▸ What this task involves
Could you transcribe each record below exactly as written, setting the pictures aside?

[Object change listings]
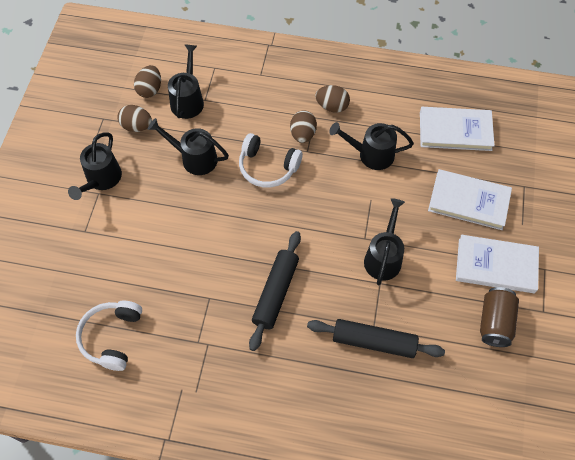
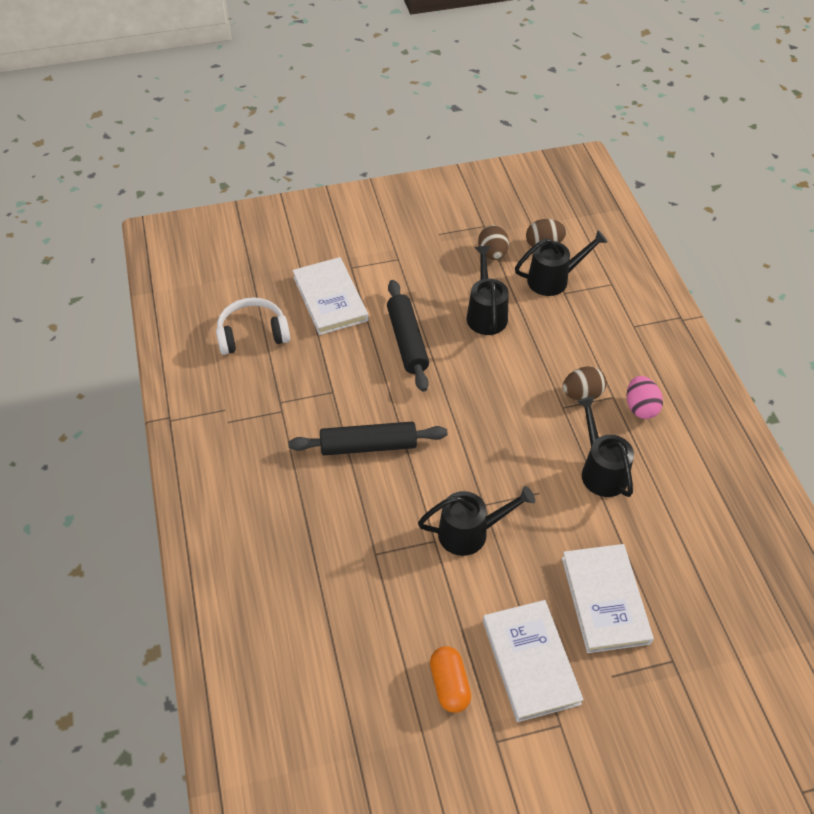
camera: 65 degrees right, 10 degrees down
(101, 180) = (413, 255): black watering can -> none
(268, 167) = (517, 379): white headphones -> none
(332, 106) = (640, 408): brown egg -> pink egg
(374, 342) = (357, 560): black rolling pin -> black rolling pin (407, 341)
(455, 131) = (701, 550): white book -> white book (330, 298)
(495, 322) = (449, 685): brown can -> orange capsule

▸ Solution
camera: 65 degrees right, 10 degrees down
(101, 180) = (413, 255): black watering can -> none
(268, 167) = (517, 379): white headphones -> none
(332, 106) = (640, 408): brown egg -> pink egg
(374, 342) = (357, 560): black rolling pin -> black rolling pin (407, 341)
(455, 131) = (701, 550): white book -> white book (330, 298)
(495, 322) = (449, 685): brown can -> orange capsule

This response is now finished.